*Problem to work on*
In the listing below, count the lines that contain the string "none", and state that number without further words.

*Information given*
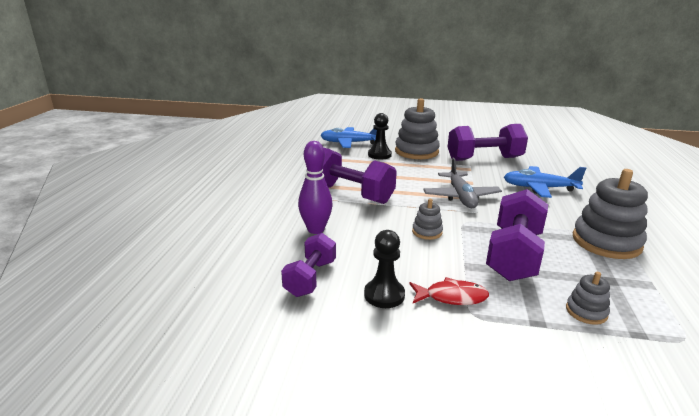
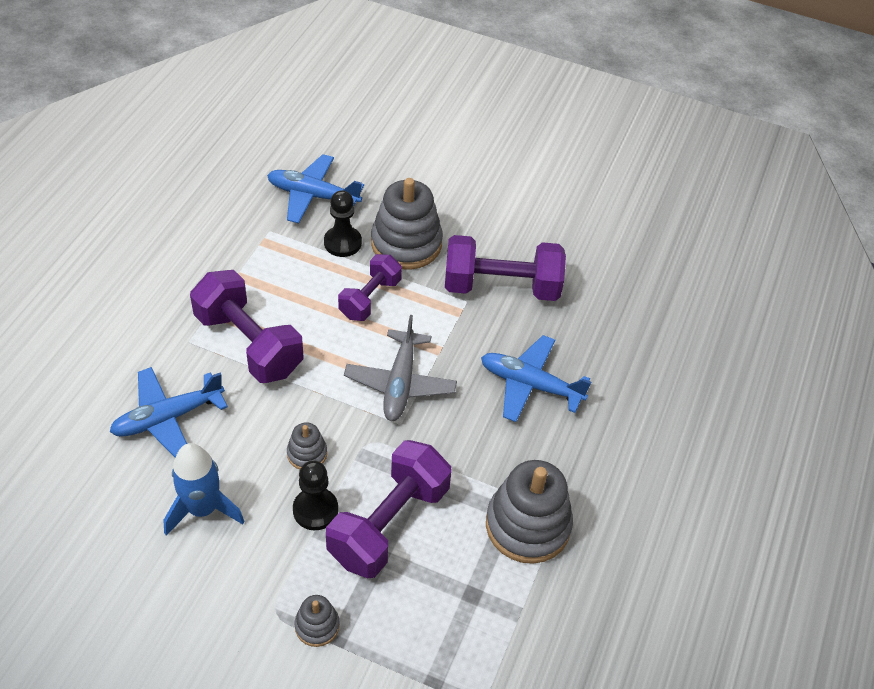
camera: 10 degrees right, 25 degrees up
(310, 278) = (125, 510): purple dumbbell -> purple dumbbell (370, 298)
(316, 229) = (168, 418): purple bowling pin -> blue plane
(372, 268) = (203, 509): none -> blue rocket
(384, 295) = (194, 558): black pawn -> black pawn (315, 510)
(452, 297) = (268, 579): red fish -> none
(586, 312) = (403, 637): grey stacking toy -> grey stacking toy (317, 626)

*Response area*
2